**What is being asked:** Verbatim copy without pictures. Please print every entry as it stands.

======== Extracted entries ========

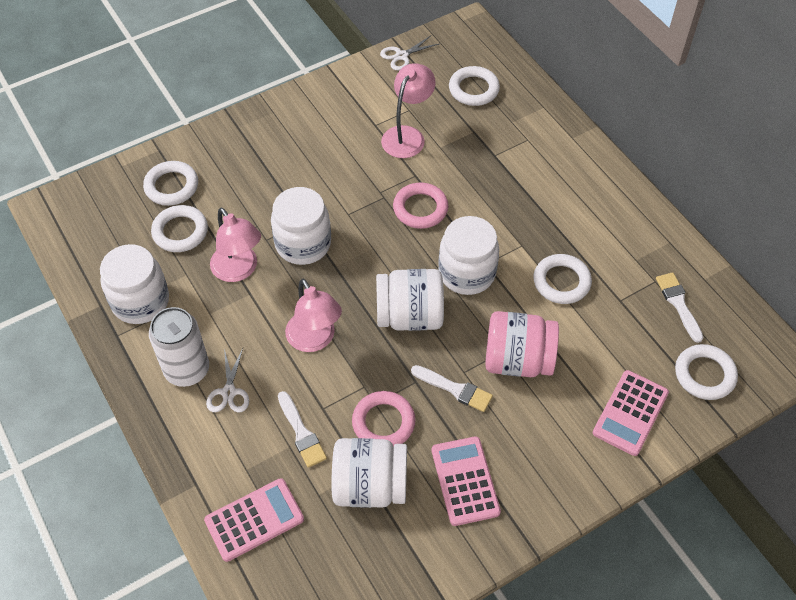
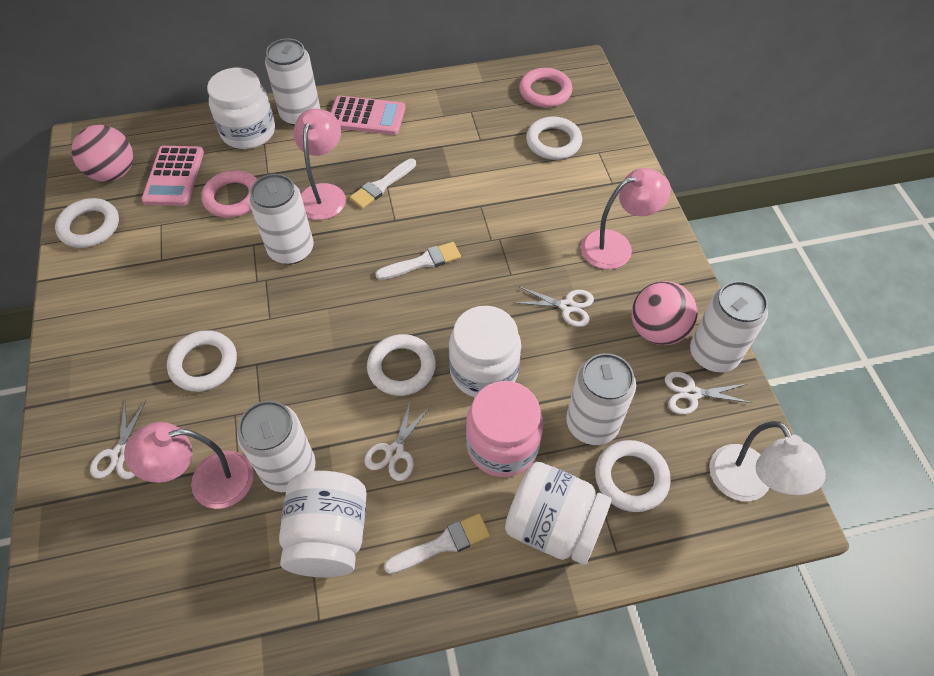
pink ball: 0 -> 2
pink calculator: 3 -> 2
white can: 1 -> 5
white jar: 5 -> 4
white lamp: 0 -> 1
white scissors: 2 -> 4

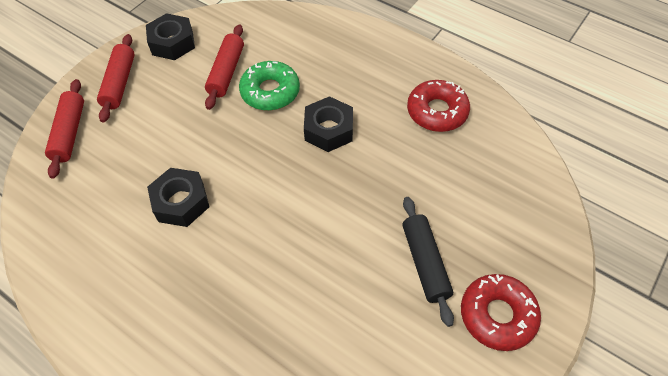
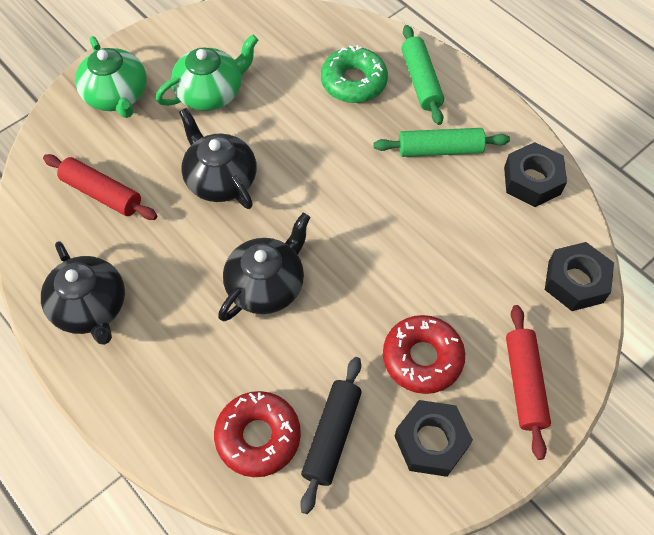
black teapot: 0 -> 3
green rolling pin: 0 -> 2
green teapot: 0 -> 2
red rolling pin: 3 -> 2

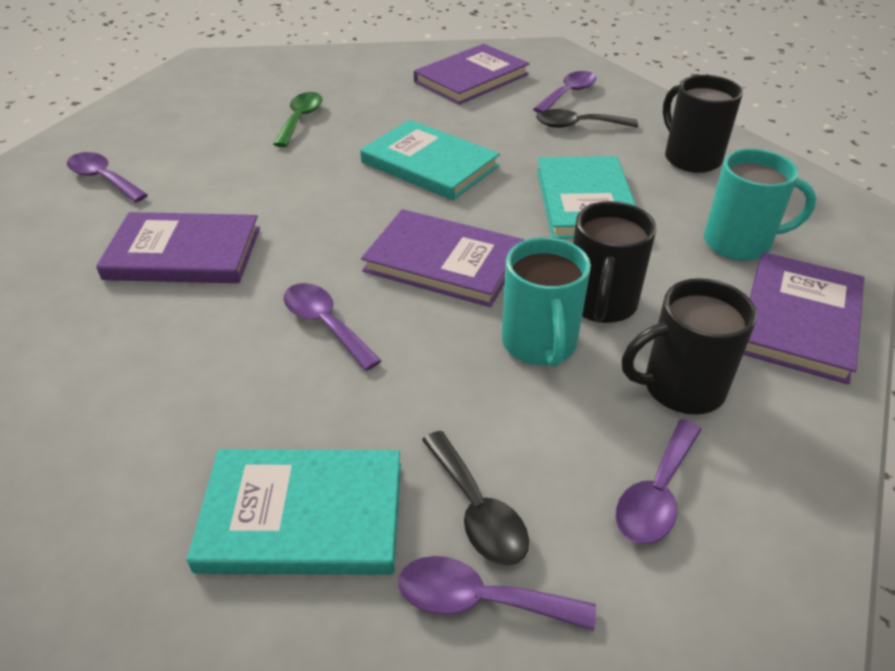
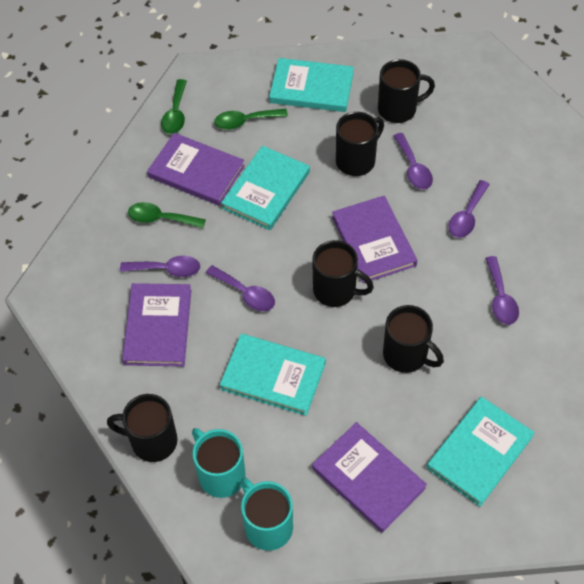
black mug: 3 -> 5
black spoon: 2 -> 0
green spoon: 1 -> 3
turquoise book: 3 -> 4

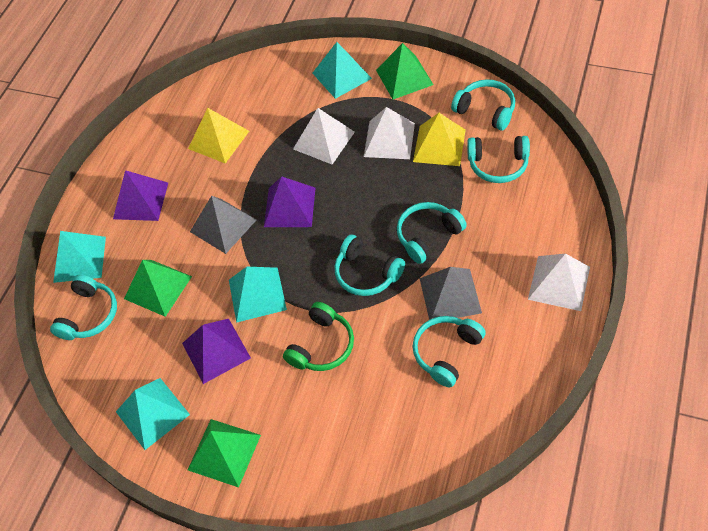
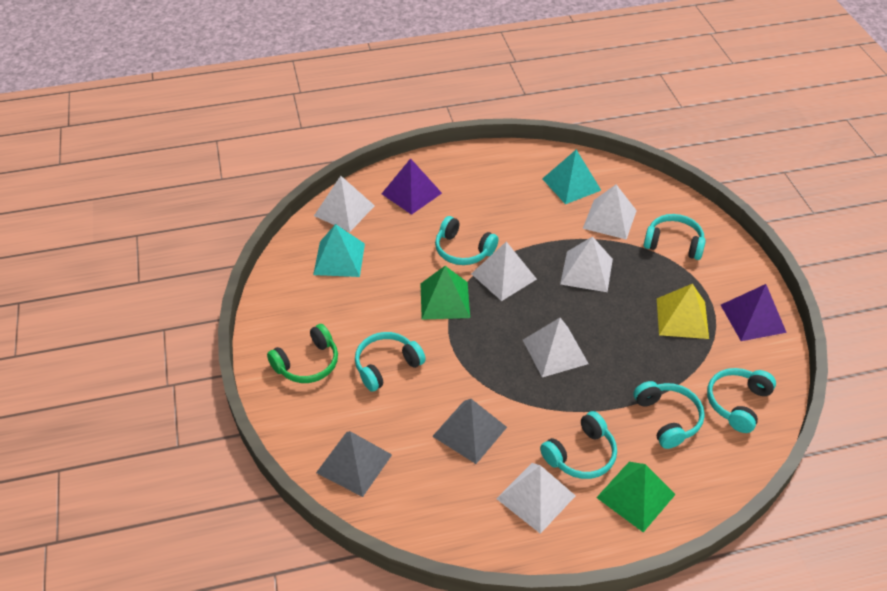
green pyramid: 3 -> 2
purple pyramid: 3 -> 2
turquoise pyramid: 4 -> 2
white pyramid: 3 -> 6
yellow pyramid: 2 -> 1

========

**Task solution:**
pink ball: 0 -> 2
pink calculator: 3 -> 2
white can: 1 -> 5
white jar: 5 -> 4
white lamp: 0 -> 1
white scissors: 2 -> 4

black teapot: 0 -> 3
green rolling pin: 0 -> 2
green teapot: 0 -> 2
red rolling pin: 3 -> 2

black mug: 3 -> 5
black spoon: 2 -> 0
green spoon: 1 -> 3
turquoise book: 3 -> 4

green pyramid: 3 -> 2
purple pyramid: 3 -> 2
turquoise pyramid: 4 -> 2
white pyramid: 3 -> 6
yellow pyramid: 2 -> 1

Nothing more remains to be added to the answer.